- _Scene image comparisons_

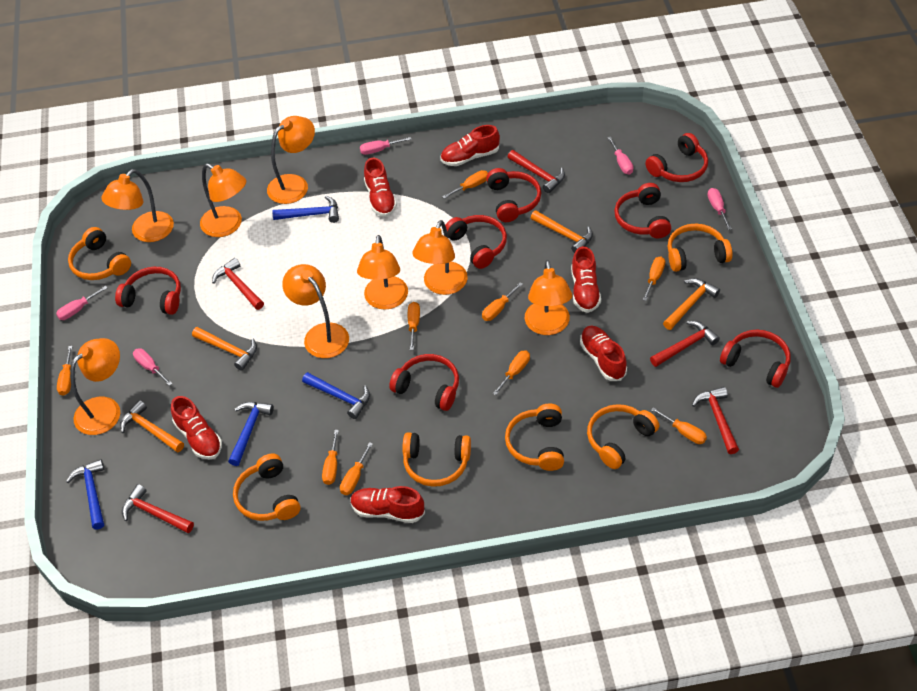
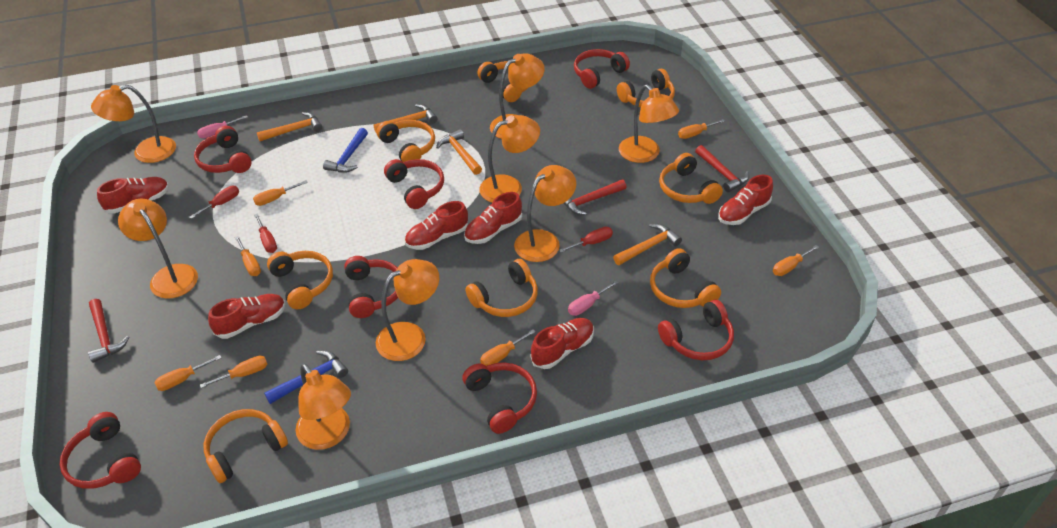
blue hammer: 4 -> 2
orange headphones: 6 -> 8
orange screwdriver: 9 -> 7
pink screwdriver: 5 -> 2
red hammer: 5 -> 3
red screwdriver: 0 -> 3

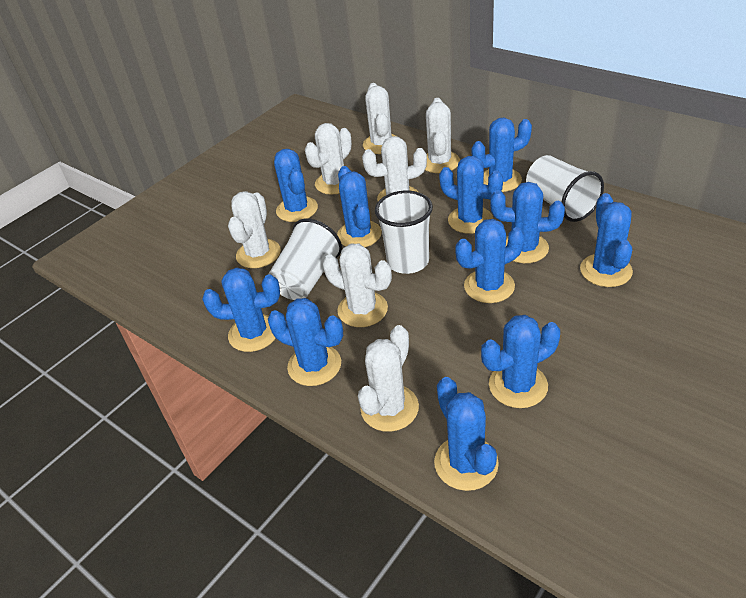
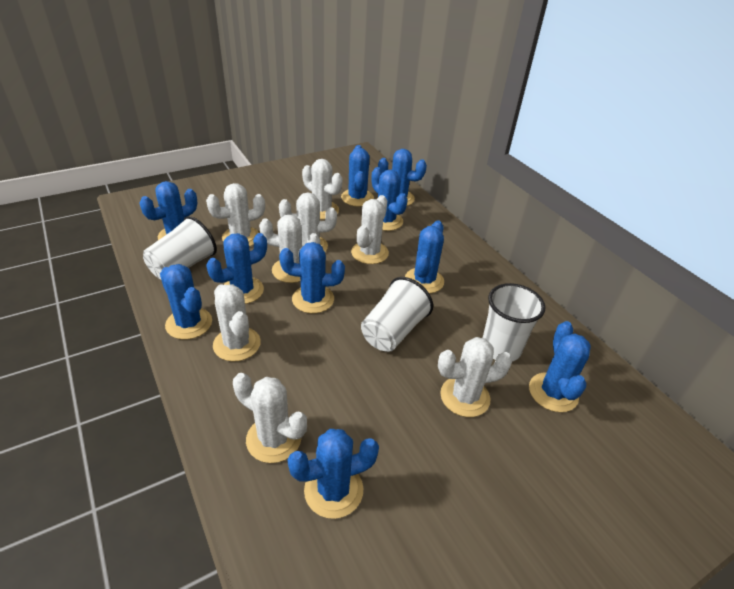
blue cactus: 11 -> 10
white cactus: 7 -> 8

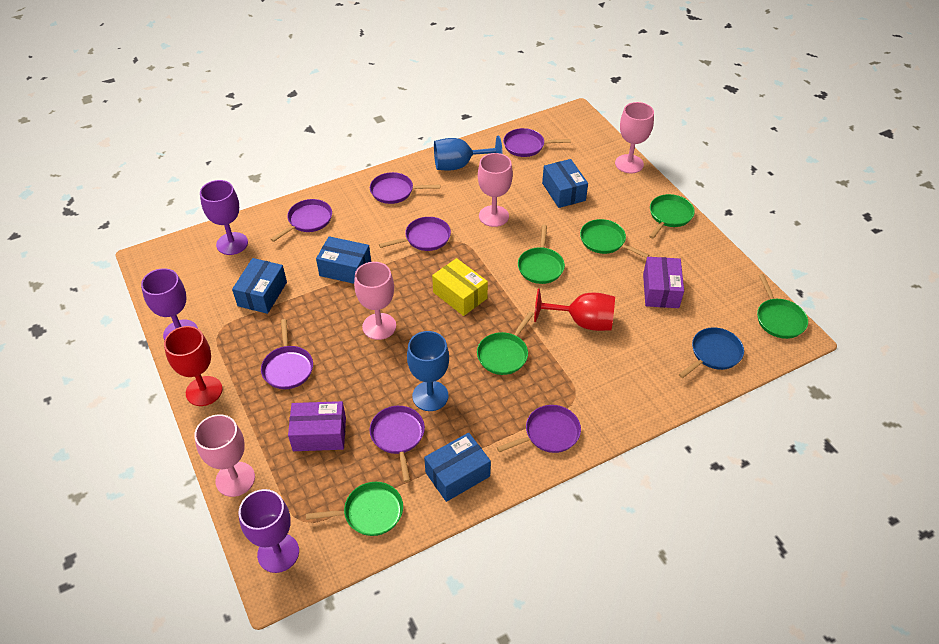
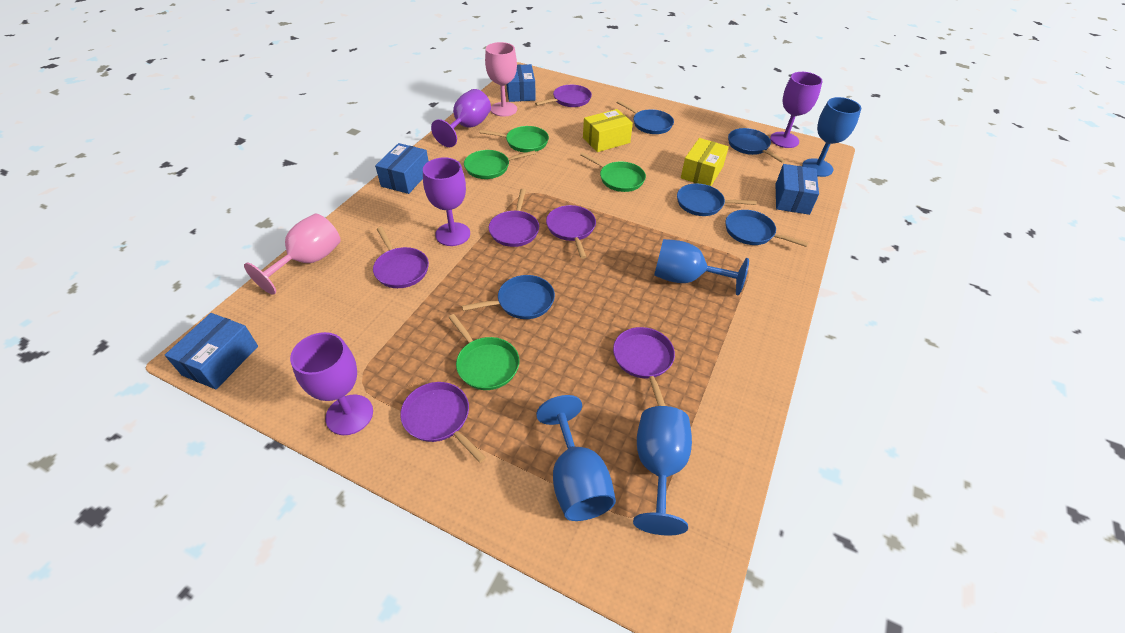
blue goblet: 2 -> 4
blue pan: 1 -> 5
green pan: 6 -> 4
pink goblet: 4 -> 2
purple box: 2 -> 0
purple goblet: 3 -> 4
purple pan: 7 -> 6
red goblet: 2 -> 0
yellow box: 1 -> 2

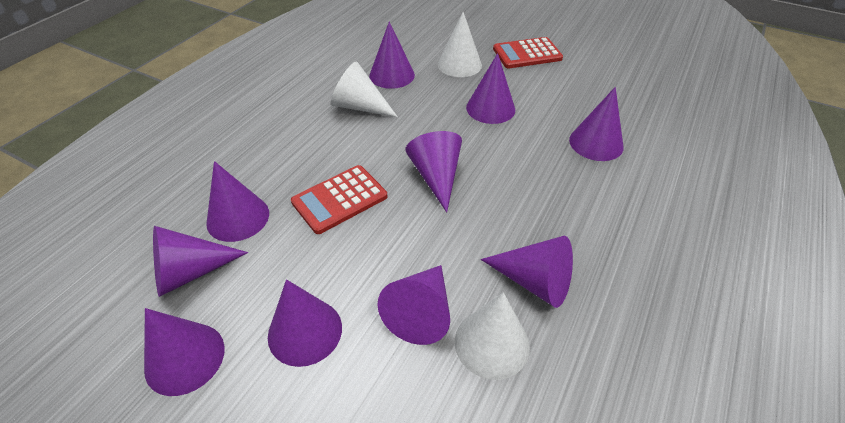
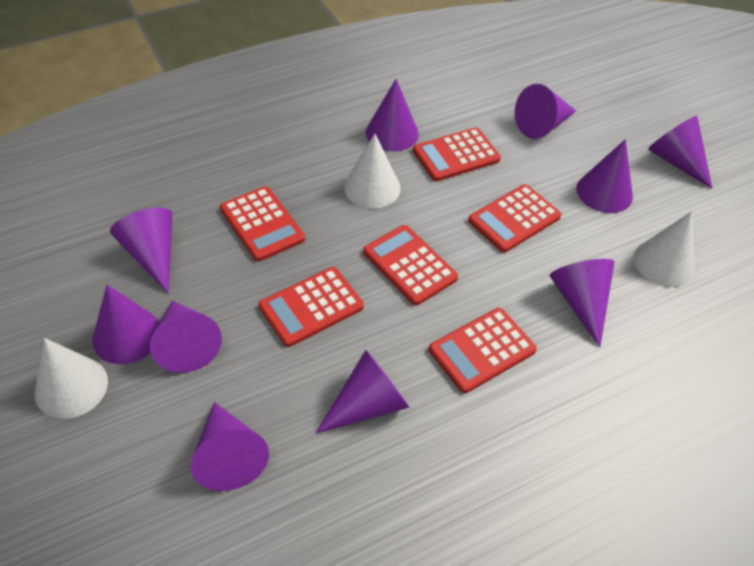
red calculator: 2 -> 6

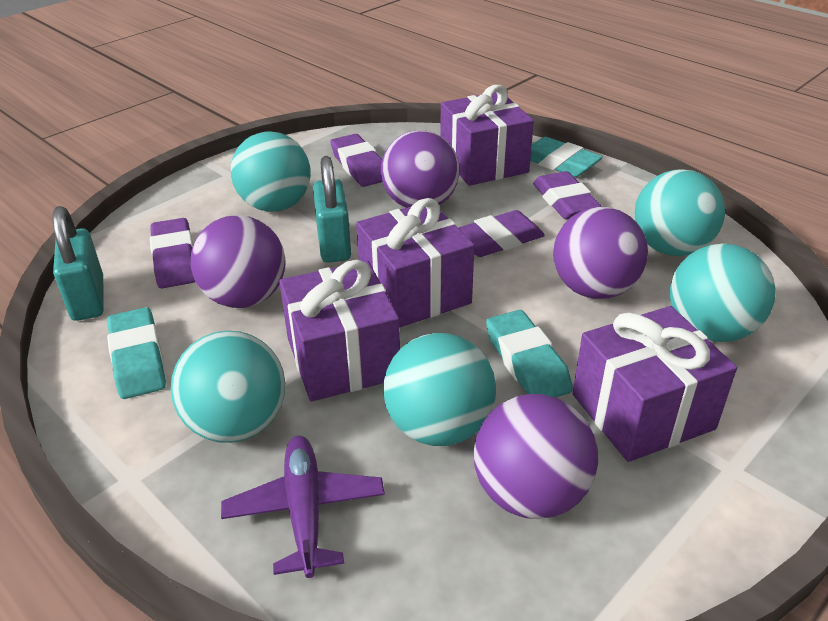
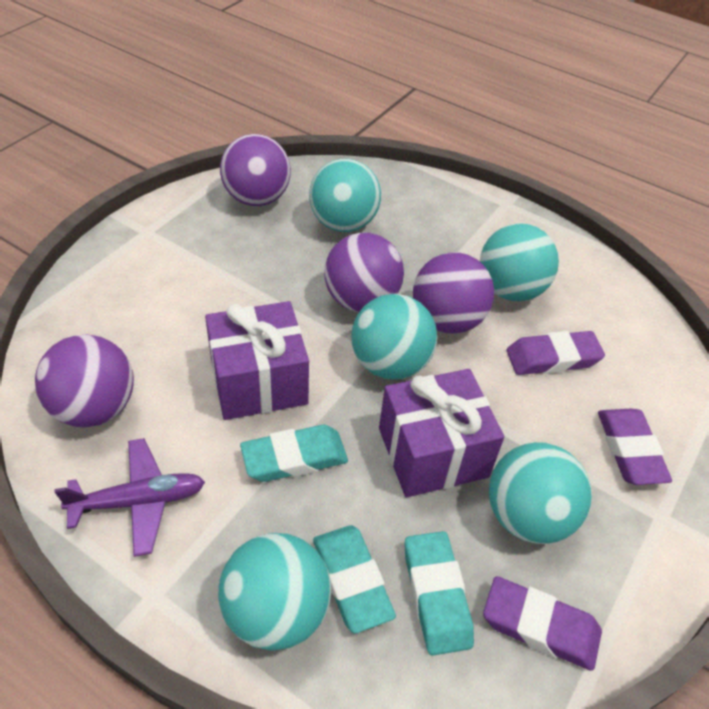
purple eraser: 4 -> 3
purple gift: 4 -> 2
turquoise padlock: 2 -> 0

- _WORK ORDER_
Show every line in the records above that contains the word "goblet".

- _EXERCISE OUTPUT_
blue goblet: 2 -> 4
pink goblet: 4 -> 2
purple goblet: 3 -> 4
red goblet: 2 -> 0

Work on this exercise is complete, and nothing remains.